(Difference listings)
- - - -

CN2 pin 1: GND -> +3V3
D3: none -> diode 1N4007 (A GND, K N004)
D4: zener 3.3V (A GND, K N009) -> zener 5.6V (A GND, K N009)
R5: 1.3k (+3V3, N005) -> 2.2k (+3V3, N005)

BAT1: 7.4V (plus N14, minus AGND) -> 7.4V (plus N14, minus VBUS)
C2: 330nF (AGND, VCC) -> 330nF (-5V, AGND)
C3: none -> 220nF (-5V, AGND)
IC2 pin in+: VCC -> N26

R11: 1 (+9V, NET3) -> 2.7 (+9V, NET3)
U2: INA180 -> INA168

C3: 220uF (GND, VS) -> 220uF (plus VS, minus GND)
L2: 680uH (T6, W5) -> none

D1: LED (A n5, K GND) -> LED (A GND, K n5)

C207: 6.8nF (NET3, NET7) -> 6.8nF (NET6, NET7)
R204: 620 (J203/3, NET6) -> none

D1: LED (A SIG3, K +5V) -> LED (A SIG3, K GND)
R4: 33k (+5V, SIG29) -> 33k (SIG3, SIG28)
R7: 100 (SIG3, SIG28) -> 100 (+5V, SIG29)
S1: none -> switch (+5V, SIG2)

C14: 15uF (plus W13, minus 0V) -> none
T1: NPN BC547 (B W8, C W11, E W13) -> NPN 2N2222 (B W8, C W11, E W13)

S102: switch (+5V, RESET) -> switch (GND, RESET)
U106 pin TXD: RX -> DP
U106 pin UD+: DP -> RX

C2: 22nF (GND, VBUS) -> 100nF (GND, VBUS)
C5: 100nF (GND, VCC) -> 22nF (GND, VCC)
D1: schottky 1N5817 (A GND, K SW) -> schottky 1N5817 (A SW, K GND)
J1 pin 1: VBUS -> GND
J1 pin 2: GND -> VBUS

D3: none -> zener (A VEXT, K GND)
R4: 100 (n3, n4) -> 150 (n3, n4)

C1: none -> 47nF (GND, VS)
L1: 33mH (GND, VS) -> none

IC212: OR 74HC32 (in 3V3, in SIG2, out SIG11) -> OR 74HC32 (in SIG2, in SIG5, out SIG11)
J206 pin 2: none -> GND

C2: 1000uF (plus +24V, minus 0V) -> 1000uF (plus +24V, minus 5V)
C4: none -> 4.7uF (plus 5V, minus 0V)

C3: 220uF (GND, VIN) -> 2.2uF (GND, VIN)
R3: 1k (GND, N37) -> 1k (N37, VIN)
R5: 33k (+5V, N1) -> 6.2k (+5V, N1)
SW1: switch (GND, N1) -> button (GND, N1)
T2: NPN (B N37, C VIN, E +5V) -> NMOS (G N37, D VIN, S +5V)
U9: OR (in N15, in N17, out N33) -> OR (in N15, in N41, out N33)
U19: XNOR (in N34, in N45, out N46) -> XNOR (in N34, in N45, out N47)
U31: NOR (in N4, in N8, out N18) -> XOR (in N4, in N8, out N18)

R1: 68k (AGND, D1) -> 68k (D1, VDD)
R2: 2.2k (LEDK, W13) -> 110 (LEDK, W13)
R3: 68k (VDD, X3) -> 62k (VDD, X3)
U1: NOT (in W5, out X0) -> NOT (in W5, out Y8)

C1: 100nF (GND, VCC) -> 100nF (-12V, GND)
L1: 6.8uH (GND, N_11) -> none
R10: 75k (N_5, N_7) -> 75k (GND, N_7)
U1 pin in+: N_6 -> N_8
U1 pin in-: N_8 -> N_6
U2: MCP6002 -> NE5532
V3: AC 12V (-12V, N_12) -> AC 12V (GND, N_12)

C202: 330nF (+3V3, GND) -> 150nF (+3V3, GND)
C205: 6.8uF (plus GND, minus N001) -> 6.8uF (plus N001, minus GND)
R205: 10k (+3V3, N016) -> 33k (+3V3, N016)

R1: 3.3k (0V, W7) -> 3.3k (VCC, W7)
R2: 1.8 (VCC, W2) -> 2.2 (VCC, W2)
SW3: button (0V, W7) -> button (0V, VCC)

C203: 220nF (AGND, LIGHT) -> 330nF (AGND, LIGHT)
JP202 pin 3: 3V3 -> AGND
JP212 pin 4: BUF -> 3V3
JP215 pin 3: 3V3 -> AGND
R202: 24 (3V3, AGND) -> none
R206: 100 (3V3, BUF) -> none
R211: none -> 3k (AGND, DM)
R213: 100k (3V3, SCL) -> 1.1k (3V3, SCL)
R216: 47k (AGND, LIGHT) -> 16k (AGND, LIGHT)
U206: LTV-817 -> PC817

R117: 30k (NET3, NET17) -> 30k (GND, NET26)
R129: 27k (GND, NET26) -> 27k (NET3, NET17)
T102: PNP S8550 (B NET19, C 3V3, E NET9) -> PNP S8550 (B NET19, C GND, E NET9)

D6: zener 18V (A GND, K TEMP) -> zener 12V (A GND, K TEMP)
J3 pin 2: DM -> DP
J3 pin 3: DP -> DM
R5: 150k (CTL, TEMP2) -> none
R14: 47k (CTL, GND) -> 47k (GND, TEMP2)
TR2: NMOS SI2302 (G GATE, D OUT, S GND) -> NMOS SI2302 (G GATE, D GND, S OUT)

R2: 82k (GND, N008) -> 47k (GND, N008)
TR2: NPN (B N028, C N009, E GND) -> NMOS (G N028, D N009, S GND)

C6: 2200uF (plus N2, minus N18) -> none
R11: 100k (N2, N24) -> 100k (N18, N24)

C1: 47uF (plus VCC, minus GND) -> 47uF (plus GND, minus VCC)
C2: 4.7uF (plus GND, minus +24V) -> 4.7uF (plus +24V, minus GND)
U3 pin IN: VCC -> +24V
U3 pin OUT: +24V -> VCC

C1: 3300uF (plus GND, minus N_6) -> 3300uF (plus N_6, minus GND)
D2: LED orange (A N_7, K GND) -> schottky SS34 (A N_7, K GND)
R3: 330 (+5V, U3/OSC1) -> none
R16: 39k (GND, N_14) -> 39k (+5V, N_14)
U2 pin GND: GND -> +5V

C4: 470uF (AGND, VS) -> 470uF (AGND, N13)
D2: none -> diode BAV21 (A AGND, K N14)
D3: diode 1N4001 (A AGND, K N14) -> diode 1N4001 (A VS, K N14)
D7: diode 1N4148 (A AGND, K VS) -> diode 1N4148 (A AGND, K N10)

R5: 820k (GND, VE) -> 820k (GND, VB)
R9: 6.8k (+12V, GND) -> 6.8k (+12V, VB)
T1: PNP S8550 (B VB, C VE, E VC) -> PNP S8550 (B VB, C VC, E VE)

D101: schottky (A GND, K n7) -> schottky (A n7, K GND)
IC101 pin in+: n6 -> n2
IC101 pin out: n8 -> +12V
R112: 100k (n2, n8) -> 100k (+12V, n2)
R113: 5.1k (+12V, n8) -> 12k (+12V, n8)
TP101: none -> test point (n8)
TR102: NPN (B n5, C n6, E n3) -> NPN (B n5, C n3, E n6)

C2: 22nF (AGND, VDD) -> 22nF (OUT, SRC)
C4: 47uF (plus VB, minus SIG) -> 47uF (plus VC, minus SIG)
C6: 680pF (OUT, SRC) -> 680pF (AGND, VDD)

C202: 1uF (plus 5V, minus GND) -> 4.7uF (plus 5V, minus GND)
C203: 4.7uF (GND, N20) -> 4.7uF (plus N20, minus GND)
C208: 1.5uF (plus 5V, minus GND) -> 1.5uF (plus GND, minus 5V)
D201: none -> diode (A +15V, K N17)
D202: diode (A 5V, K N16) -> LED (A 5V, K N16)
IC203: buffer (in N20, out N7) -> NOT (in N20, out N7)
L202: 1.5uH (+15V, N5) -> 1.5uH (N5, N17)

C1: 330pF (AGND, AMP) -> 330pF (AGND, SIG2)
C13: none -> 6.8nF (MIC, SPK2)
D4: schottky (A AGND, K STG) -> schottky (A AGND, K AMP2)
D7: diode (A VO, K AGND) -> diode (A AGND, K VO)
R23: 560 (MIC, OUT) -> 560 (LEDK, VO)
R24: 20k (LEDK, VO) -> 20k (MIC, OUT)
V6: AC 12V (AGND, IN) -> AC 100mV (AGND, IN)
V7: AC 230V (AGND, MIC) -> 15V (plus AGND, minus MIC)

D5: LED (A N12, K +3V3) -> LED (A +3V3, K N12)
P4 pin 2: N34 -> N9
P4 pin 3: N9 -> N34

- - - -

#### [PROBLEM]
Restate verbatim the first line above and all lines after it through the line containing "R1: 68k (AGND, D1) -> 68k (D1, VDD)"; omit the rest.

#### [RESULT OF THE EXERCISE]
CN2 pin 1: GND -> +3V3
D3: none -> diode 1N4007 (A GND, K N004)
D4: zener 3.3V (A GND, K N009) -> zener 5.6V (A GND, K N009)
R5: 1.3k (+3V3, N005) -> 2.2k (+3V3, N005)

BAT1: 7.4V (plus N14, minus AGND) -> 7.4V (plus N14, minus VBUS)
C2: 330nF (AGND, VCC) -> 330nF (-5V, AGND)
C3: none -> 220nF (-5V, AGND)
IC2 pin in+: VCC -> N26

R11: 1 (+9V, NET3) -> 2.7 (+9V, NET3)
U2: INA180 -> INA168

C3: 220uF (GND, VS) -> 220uF (plus VS, minus GND)
L2: 680uH (T6, W5) -> none

D1: LED (A n5, K GND) -> LED (A GND, K n5)

C207: 6.8nF (NET3, NET7) -> 6.8nF (NET6, NET7)
R204: 620 (J203/3, NET6) -> none

D1: LED (A SIG3, K +5V) -> LED (A SIG3, K GND)
R4: 33k (+5V, SIG29) -> 33k (SIG3, SIG28)
R7: 100 (SIG3, SIG28) -> 100 (+5V, SIG29)
S1: none -> switch (+5V, SIG2)

C14: 15uF (plus W13, minus 0V) -> none
T1: NPN BC547 (B W8, C W11, E W13) -> NPN 2N2222 (B W8, C W11, E W13)

S102: switch (+5V, RESET) -> switch (GND, RESET)
U106 pin TXD: RX -> DP
U106 pin UD+: DP -> RX

C2: 22nF (GND, VBUS) -> 100nF (GND, VBUS)
C5: 100nF (GND, VCC) -> 22nF (GND, VCC)
D1: schottky 1N5817 (A GND, K SW) -> schottky 1N5817 (A SW, K GND)
J1 pin 1: VBUS -> GND
J1 pin 2: GND -> VBUS

D3: none -> zener (A VEXT, K GND)
R4: 100 (n3, n4) -> 150 (n3, n4)

C1: none -> 47nF (GND, VS)
L1: 33mH (GND, VS) -> none

IC212: OR 74HC32 (in 3V3, in SIG2, out SIG11) -> OR 74HC32 (in SIG2, in SIG5, out SIG11)
J206 pin 2: none -> GND

C2: 1000uF (plus +24V, minus 0V) -> 1000uF (plus +24V, minus 5V)
C4: none -> 4.7uF (plus 5V, minus 0V)

C3: 220uF (GND, VIN) -> 2.2uF (GND, VIN)
R3: 1k (GND, N37) -> 1k (N37, VIN)
R5: 33k (+5V, N1) -> 6.2k (+5V, N1)
SW1: switch (GND, N1) -> button (GND, N1)
T2: NPN (B N37, C VIN, E +5V) -> NMOS (G N37, D VIN, S +5V)
U9: OR (in N15, in N17, out N33) -> OR (in N15, in N41, out N33)
U19: XNOR (in N34, in N45, out N46) -> XNOR (in N34, in N45, out N47)
U31: NOR (in N4, in N8, out N18) -> XOR (in N4, in N8, out N18)

R1: 68k (AGND, D1) -> 68k (D1, VDD)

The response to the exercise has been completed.